**EXTRACTED DATA**

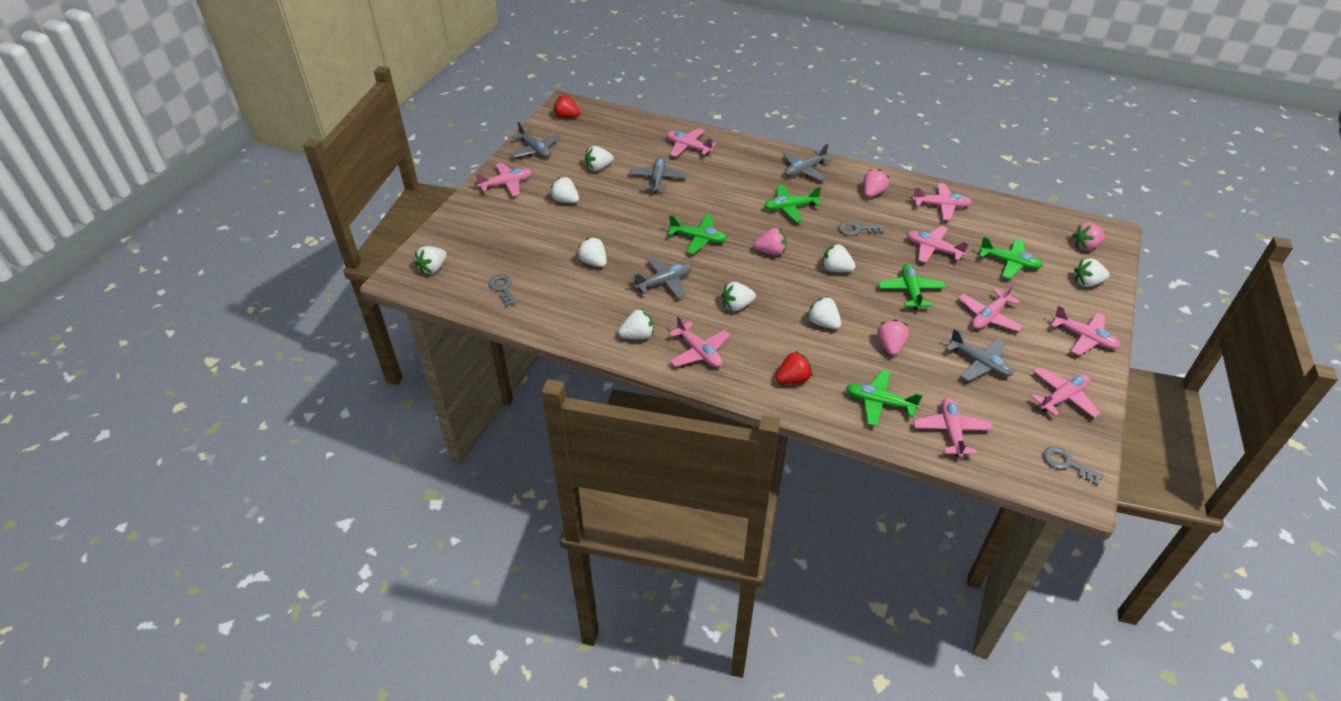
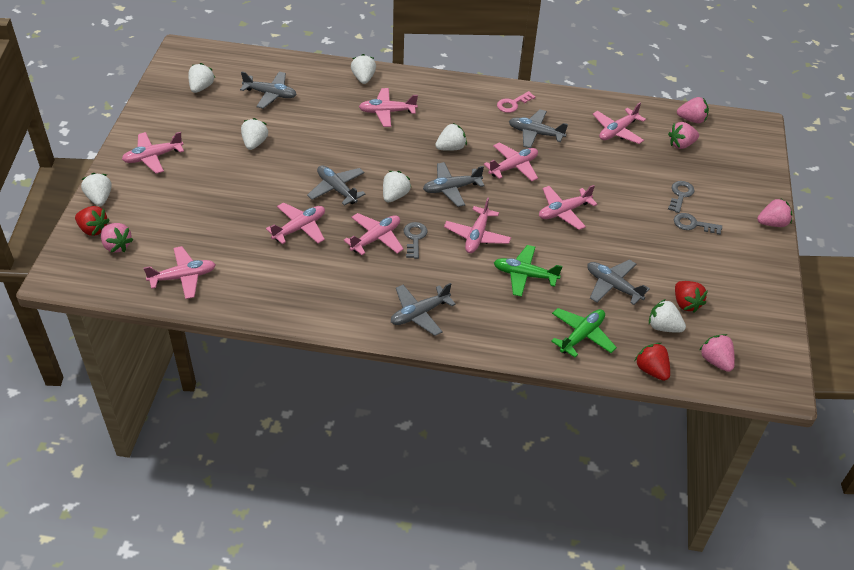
green plane: 5 -> 2
grey plane: 5 -> 6
pink key: 0 -> 1
pink strawberry: 4 -> 5
red strawberry: 2 -> 3
white strawberry: 9 -> 7

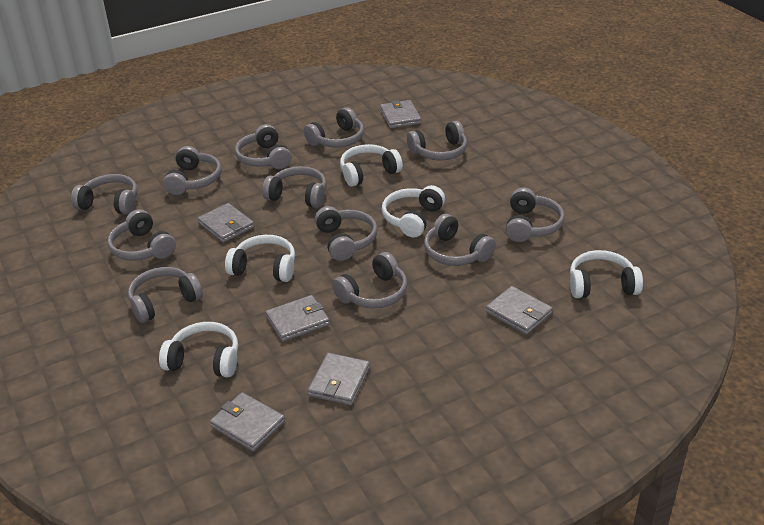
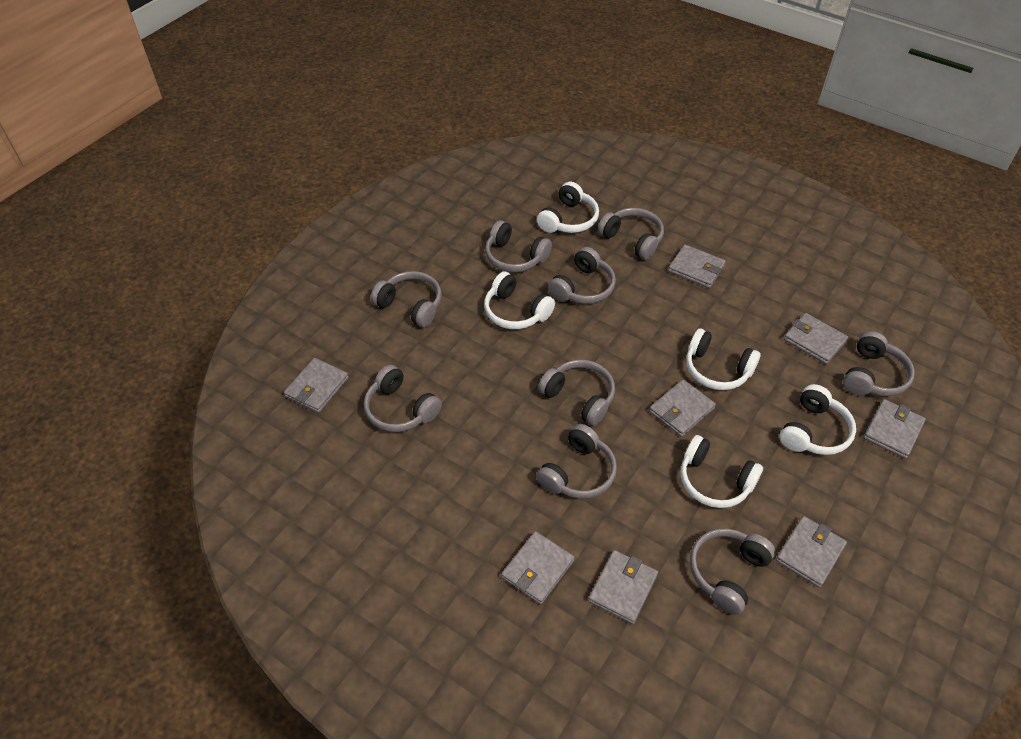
grey headphones: 12 -> 9
grey wallet: 6 -> 8

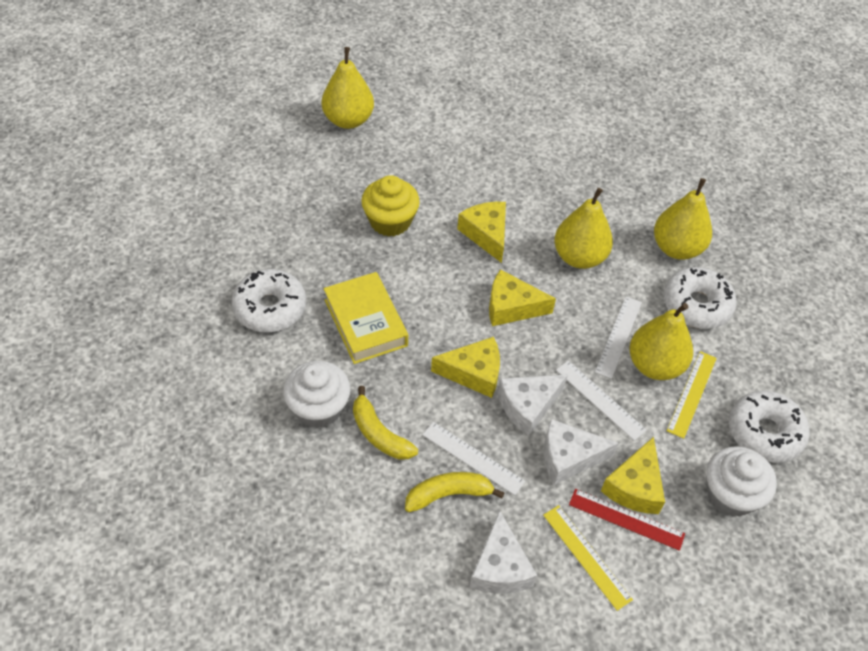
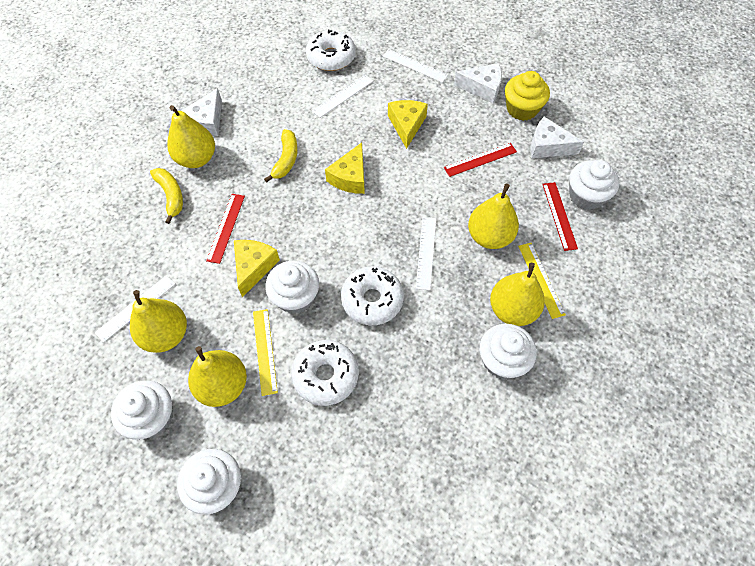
red ruler: 1 -> 3
white cupcake: 2 -> 5
white ruler: 3 -> 4
yellow book: 1 -> 0
yellow cheese: 4 -> 3
yellow pear: 4 -> 5

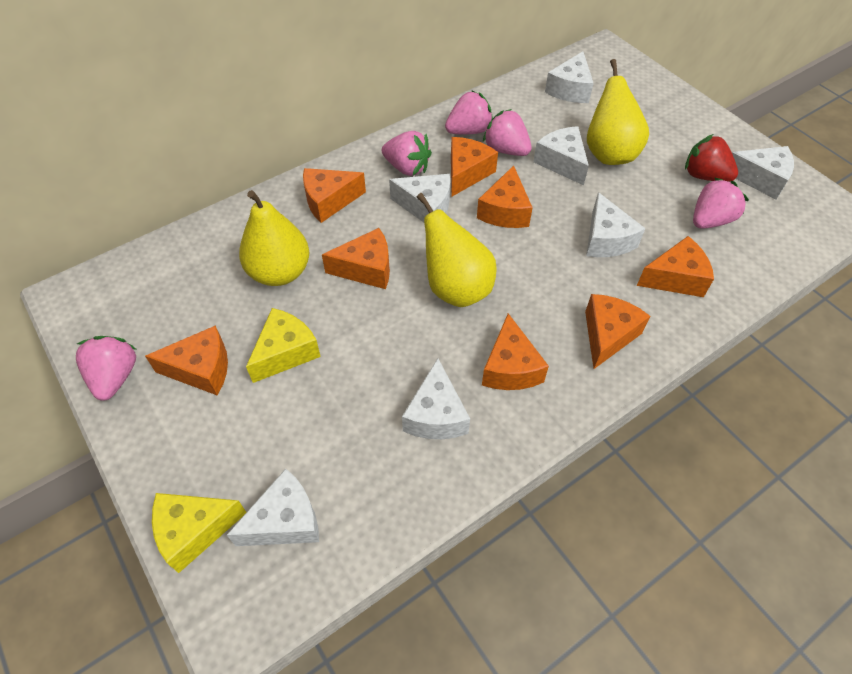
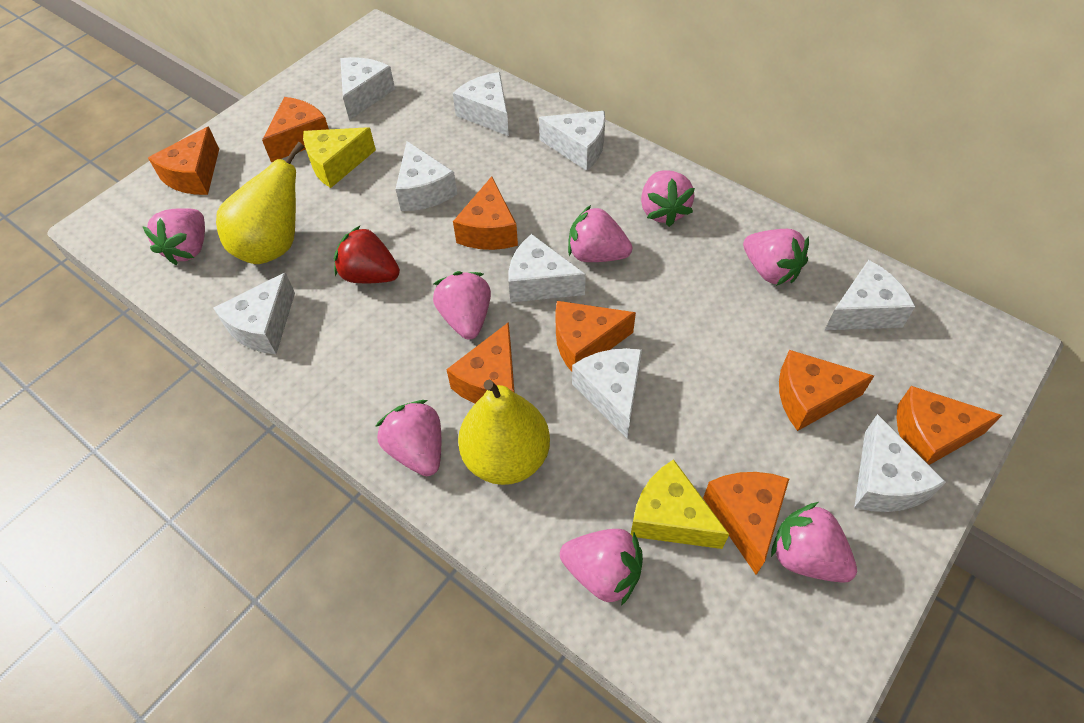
pink strawberry: 5 -> 8
white cheese: 7 -> 9
yellow pear: 3 -> 2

**ASSIGNMENT**
Retyping is limited to the line with "pink key: 0 -> 1" and the lines after it in the material above; give them exactly and leave out the pictures.

**ANSWER SPACE**
pink key: 0 -> 1
pink strawberry: 4 -> 5
red strawberry: 2 -> 3
white strawberry: 9 -> 7

grey headphones: 12 -> 9
grey wallet: 6 -> 8

red ruler: 1 -> 3
white cupcake: 2 -> 5
white ruler: 3 -> 4
yellow book: 1 -> 0
yellow cheese: 4 -> 3
yellow pear: 4 -> 5

pink strawberry: 5 -> 8
white cheese: 7 -> 9
yellow pear: 3 -> 2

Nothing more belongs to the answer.